As the answer, set down the lines below from the one containing "red triangle: (190, 90)" through the one containing "purple square: (216, 226)", exactly and inclusively, and no others.

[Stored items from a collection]

■ ■ ■ ■ ■ ■ ■

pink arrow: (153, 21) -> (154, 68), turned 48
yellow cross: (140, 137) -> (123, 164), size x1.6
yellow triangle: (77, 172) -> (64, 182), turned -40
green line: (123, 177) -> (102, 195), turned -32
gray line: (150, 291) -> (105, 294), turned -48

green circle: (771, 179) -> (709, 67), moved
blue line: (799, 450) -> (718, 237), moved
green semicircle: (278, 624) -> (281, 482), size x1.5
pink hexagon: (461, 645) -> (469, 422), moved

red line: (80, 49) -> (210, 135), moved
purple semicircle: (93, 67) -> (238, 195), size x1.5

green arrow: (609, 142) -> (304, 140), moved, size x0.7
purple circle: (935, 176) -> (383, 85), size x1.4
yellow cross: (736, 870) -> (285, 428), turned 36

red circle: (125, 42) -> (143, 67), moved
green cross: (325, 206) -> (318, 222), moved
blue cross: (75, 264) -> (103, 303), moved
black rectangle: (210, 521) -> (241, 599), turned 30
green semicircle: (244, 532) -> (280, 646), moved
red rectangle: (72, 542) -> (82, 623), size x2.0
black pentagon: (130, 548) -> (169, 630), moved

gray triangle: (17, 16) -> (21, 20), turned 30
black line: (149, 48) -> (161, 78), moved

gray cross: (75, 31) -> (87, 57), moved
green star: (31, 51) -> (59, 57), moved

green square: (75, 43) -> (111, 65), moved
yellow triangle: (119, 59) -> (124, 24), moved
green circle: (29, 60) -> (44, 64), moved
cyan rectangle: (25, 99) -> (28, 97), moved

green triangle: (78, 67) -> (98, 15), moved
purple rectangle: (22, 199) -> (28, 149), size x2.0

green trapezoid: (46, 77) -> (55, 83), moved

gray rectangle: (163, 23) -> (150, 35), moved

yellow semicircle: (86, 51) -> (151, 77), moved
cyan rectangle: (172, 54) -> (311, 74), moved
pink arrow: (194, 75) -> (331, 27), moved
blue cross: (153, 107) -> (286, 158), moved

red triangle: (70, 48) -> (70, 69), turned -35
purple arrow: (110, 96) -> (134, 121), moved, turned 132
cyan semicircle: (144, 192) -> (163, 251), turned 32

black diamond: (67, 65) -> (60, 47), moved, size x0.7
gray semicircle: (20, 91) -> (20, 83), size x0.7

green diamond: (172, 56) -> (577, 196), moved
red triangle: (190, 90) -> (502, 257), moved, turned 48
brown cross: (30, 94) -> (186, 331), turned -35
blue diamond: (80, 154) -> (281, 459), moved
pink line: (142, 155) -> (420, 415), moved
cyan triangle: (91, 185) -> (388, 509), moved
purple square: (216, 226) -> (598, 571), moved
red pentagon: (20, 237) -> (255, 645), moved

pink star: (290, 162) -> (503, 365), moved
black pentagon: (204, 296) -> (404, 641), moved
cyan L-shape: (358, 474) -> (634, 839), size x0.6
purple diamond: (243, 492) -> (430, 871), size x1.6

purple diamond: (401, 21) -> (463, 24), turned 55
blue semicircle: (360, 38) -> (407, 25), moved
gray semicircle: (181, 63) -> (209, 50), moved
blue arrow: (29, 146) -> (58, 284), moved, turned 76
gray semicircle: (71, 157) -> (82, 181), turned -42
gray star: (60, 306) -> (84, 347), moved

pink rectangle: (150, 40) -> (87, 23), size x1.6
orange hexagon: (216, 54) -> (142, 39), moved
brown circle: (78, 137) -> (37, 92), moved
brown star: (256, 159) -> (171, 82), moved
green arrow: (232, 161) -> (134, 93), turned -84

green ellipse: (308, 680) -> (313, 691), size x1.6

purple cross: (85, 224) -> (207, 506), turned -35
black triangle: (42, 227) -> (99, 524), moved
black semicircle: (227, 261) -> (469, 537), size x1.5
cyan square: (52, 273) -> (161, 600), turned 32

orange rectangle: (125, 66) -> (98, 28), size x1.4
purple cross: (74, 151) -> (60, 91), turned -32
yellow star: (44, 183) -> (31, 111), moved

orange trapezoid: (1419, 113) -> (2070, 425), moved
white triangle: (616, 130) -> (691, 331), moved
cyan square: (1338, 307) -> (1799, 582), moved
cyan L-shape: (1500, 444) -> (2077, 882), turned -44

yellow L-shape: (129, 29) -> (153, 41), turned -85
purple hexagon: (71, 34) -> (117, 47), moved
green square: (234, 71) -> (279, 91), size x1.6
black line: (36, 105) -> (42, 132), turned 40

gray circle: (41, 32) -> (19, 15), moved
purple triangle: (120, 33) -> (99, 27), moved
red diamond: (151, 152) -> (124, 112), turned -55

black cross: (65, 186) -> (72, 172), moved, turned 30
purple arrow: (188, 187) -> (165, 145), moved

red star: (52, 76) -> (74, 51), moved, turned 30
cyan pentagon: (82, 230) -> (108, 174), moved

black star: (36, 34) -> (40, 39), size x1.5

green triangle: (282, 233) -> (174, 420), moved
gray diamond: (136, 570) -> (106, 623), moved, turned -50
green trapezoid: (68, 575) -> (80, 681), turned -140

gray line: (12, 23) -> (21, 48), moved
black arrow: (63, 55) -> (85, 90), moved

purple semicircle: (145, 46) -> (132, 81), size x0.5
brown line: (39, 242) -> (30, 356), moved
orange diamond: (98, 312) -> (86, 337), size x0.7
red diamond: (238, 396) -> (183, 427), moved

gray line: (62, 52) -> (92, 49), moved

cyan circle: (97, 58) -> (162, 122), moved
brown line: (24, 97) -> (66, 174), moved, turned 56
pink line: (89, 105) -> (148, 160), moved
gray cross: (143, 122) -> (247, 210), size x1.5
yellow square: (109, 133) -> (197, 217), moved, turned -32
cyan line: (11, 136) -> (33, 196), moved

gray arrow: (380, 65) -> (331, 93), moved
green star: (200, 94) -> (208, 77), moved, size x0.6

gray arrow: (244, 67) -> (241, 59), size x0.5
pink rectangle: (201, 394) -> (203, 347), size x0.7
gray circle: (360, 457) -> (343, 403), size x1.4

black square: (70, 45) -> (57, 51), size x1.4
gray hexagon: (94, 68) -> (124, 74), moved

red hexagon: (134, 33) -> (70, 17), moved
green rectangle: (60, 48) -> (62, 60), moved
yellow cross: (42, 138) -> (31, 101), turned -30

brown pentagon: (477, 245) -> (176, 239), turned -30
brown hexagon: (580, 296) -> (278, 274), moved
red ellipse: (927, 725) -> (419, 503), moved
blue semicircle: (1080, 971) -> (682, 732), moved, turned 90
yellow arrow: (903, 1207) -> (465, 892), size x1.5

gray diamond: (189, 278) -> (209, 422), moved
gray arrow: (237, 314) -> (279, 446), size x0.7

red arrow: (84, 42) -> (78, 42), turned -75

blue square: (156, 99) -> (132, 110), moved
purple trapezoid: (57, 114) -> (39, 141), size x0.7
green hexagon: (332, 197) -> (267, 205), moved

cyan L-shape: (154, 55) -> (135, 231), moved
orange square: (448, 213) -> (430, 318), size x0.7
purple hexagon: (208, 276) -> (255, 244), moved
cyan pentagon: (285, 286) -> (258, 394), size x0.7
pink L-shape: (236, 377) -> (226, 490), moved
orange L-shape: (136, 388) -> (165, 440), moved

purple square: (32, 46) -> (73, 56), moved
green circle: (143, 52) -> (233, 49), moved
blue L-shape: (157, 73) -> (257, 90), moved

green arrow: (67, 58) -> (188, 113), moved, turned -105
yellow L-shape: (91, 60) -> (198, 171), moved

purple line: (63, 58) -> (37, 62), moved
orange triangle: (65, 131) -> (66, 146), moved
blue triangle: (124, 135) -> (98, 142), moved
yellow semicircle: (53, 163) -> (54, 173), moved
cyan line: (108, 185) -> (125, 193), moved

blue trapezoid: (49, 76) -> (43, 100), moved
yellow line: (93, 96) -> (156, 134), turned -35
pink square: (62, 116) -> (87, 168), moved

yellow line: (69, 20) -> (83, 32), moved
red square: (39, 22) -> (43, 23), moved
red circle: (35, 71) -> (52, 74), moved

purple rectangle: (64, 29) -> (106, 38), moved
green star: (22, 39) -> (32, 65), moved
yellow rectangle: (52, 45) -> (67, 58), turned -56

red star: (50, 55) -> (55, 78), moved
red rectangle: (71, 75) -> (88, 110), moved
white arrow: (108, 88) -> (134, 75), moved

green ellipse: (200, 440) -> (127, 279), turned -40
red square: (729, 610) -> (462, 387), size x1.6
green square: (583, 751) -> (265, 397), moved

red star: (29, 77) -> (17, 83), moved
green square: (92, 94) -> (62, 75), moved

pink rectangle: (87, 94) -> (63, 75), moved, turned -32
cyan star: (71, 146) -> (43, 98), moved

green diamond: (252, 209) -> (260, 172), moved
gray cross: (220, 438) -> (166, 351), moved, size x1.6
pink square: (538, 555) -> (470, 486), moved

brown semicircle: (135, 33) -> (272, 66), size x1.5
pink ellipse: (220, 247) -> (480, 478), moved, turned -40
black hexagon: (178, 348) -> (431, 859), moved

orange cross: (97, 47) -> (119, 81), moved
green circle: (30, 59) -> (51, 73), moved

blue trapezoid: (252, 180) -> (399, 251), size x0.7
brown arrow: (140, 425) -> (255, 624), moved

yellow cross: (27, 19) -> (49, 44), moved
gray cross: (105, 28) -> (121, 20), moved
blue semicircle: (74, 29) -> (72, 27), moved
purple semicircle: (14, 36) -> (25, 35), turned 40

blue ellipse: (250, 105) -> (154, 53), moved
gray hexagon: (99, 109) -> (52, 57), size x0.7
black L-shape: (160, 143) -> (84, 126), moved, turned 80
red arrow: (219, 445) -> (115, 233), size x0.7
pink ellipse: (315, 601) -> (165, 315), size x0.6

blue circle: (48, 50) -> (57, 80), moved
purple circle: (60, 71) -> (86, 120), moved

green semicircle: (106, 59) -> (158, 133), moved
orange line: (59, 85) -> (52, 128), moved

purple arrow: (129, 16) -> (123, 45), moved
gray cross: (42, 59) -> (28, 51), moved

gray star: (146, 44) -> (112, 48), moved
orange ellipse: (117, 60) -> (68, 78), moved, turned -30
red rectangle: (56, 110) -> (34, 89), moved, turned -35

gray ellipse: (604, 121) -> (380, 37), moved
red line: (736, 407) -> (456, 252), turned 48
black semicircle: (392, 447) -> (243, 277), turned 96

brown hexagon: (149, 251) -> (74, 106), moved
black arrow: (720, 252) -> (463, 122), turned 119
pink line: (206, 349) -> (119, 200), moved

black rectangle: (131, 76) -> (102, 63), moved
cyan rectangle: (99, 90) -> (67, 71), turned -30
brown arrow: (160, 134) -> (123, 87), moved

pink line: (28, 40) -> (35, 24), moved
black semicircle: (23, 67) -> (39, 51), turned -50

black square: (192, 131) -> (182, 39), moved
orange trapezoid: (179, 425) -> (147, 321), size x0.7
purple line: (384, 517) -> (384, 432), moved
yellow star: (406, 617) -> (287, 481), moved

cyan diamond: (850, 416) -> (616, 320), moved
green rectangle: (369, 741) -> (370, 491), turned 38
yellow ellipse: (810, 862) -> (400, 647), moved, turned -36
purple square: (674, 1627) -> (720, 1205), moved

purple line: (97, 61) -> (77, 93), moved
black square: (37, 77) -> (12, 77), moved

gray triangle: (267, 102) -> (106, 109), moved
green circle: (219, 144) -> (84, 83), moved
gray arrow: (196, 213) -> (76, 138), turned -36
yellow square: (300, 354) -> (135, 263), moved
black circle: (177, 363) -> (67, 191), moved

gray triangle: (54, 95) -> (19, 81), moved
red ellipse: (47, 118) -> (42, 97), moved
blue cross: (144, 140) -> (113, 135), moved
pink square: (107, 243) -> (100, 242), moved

■ ■ ■ ■ ■ ■ ■

**Solved problem**
red triangle: (190, 90) -> (502, 257), moved, turned 48
brown cross: (30, 94) -> (186, 331), turned -35
blue diamond: (80, 154) -> (281, 459), moved
pink line: (142, 155) -> (420, 415), moved
cyan triangle: (91, 185) -> (388, 509), moved
purple square: (216, 226) -> (598, 571), moved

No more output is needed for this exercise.